━━━ GIVEN DATA ━━━

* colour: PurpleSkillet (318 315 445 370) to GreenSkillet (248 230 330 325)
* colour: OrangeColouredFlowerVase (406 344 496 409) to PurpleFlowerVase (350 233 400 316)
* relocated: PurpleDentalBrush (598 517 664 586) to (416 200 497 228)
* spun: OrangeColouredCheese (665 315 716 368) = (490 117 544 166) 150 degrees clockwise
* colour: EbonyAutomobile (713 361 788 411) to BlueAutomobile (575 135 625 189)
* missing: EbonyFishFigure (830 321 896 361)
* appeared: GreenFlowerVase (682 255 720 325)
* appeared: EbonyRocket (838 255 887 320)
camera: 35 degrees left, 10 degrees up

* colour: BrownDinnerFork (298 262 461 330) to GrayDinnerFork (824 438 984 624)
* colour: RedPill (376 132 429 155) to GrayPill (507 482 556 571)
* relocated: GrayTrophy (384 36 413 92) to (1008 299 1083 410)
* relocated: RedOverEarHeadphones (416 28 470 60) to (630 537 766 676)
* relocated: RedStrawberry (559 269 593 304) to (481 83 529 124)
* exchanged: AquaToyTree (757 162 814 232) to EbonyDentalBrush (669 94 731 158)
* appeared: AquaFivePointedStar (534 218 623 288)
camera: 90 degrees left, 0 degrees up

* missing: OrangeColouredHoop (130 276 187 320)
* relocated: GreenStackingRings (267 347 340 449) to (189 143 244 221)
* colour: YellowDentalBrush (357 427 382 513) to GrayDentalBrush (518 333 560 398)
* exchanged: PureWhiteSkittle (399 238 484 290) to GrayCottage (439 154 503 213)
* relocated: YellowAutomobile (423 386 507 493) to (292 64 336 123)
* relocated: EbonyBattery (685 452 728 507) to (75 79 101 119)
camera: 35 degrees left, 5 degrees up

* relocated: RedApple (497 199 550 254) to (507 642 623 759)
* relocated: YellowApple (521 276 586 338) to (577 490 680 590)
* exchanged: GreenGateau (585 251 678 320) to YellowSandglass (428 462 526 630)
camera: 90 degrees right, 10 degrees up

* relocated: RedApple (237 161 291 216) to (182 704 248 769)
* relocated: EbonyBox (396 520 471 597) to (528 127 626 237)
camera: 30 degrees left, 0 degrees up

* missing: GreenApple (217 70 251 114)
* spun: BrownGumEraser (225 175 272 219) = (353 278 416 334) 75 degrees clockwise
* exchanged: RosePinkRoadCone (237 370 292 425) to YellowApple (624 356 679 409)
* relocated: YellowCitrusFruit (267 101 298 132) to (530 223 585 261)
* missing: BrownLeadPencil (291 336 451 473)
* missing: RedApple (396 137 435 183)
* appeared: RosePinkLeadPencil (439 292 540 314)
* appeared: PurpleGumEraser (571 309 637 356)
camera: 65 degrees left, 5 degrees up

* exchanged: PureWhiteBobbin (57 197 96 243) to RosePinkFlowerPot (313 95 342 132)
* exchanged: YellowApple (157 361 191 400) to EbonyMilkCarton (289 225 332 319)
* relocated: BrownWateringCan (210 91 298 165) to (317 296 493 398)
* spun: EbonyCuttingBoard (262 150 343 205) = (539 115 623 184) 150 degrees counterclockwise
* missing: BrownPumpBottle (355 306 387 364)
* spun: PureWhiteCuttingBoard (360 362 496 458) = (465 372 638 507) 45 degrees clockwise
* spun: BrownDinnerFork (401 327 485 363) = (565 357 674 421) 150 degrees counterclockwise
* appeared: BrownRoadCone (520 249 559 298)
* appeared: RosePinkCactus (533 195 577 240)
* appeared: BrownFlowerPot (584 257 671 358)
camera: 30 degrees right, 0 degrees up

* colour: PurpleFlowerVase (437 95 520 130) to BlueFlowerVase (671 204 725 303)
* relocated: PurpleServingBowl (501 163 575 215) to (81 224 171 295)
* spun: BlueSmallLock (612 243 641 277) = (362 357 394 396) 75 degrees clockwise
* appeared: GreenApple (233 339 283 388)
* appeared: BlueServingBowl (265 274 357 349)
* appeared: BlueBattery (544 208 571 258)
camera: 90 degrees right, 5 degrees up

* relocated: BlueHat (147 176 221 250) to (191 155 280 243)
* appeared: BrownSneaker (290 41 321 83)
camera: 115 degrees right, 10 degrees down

━━━

# [WORK INSTRUCTIONS]
All the records, from the first line to the last: repeat them exactly.

# [EXERCISE SOLUTION]
* colour: PurpleSkillet (318 315 445 370) to GreenSkillet (248 230 330 325)
* colour: OrangeColouredFlowerVase (406 344 496 409) to PurpleFlowerVase (350 233 400 316)
* relocated: PurpleDentalBrush (598 517 664 586) to (416 200 497 228)
* spun: OrangeColouredCheese (665 315 716 368) = (490 117 544 166) 150 degrees clockwise
* colour: EbonyAutomobile (713 361 788 411) to BlueAutomobile (575 135 625 189)
* missing: EbonyFishFigure (830 321 896 361)
* appeared: GreenFlowerVase (682 255 720 325)
* appeared: EbonyRocket (838 255 887 320)
camera: 35 degrees left, 10 degrees up

* colour: BrownDinnerFork (298 262 461 330) to GrayDinnerFork (824 438 984 624)
* colour: RedPill (376 132 429 155) to GrayPill (507 482 556 571)
* relocated: GrayTrophy (384 36 413 92) to (1008 299 1083 410)
* relocated: RedOverEarHeadphones (416 28 470 60) to (630 537 766 676)
* relocated: RedStrawberry (559 269 593 304) to (481 83 529 124)
* exchanged: AquaToyTree (757 162 814 232) to EbonyDentalBrush (669 94 731 158)
* appeared: AquaFivePointedStar (534 218 623 288)
camera: 90 degrees left, 0 degrees up

* missing: OrangeColouredHoop (130 276 187 320)
* relocated: GreenStackingRings (267 347 340 449) to (189 143 244 221)
* colour: YellowDentalBrush (357 427 382 513) to GrayDentalBrush (518 333 560 398)
* exchanged: PureWhiteSkittle (399 238 484 290) to GrayCottage (439 154 503 213)
* relocated: YellowAutomobile (423 386 507 493) to (292 64 336 123)
* relocated: EbonyBattery (685 452 728 507) to (75 79 101 119)
camera: 35 degrees left, 5 degrees up

* relocated: RedApple (497 199 550 254) to (507 642 623 759)
* relocated: YellowApple (521 276 586 338) to (577 490 680 590)
* exchanged: GreenGateau (585 251 678 320) to YellowSandglass (428 462 526 630)
camera: 90 degrees right, 10 degrees up

* relocated: RedApple (237 161 291 216) to (182 704 248 769)
* relocated: EbonyBox (396 520 471 597) to (528 127 626 237)
camera: 30 degrees left, 0 degrees up

* missing: GreenApple (217 70 251 114)
* spun: BrownGumEraser (225 175 272 219) = (353 278 416 334) 75 degrees clockwise
* exchanged: RosePinkRoadCone (237 370 292 425) to YellowApple (624 356 679 409)
* relocated: YellowCitrusFruit (267 101 298 132) to (530 223 585 261)
* missing: BrownLeadPencil (291 336 451 473)
* missing: RedApple (396 137 435 183)
* appeared: RosePinkLeadPencil (439 292 540 314)
* appeared: PurpleGumEraser (571 309 637 356)
camera: 65 degrees left, 5 degrees up

* exchanged: PureWhiteBobbin (57 197 96 243) to RosePinkFlowerPot (313 95 342 132)
* exchanged: YellowApple (157 361 191 400) to EbonyMilkCarton (289 225 332 319)
* relocated: BrownWateringCan (210 91 298 165) to (317 296 493 398)
* spun: EbonyCuttingBoard (262 150 343 205) = (539 115 623 184) 150 degrees counterclockwise
* missing: BrownPumpBottle (355 306 387 364)
* spun: PureWhiteCuttingBoard (360 362 496 458) = (465 372 638 507) 45 degrees clockwise
* spun: BrownDinnerFork (401 327 485 363) = (565 357 674 421) 150 degrees counterclockwise
* appeared: BrownRoadCone (520 249 559 298)
* appeared: RosePinkCactus (533 195 577 240)
* appeared: BrownFlowerPot (584 257 671 358)
camera: 30 degrees right, 0 degrees up

* colour: PurpleFlowerVase (437 95 520 130) to BlueFlowerVase (671 204 725 303)
* relocated: PurpleServingBowl (501 163 575 215) to (81 224 171 295)
* spun: BlueSmallLock (612 243 641 277) = (362 357 394 396) 75 degrees clockwise
* appeared: GreenApple (233 339 283 388)
* appeared: BlueServingBowl (265 274 357 349)
* appeared: BlueBattery (544 208 571 258)
camera: 90 degrees right, 5 degrees up

* relocated: BlueHat (147 176 221 250) to (191 155 280 243)
* appeared: BrownSneaker (290 41 321 83)
camera: 115 degrees right, 10 degrees down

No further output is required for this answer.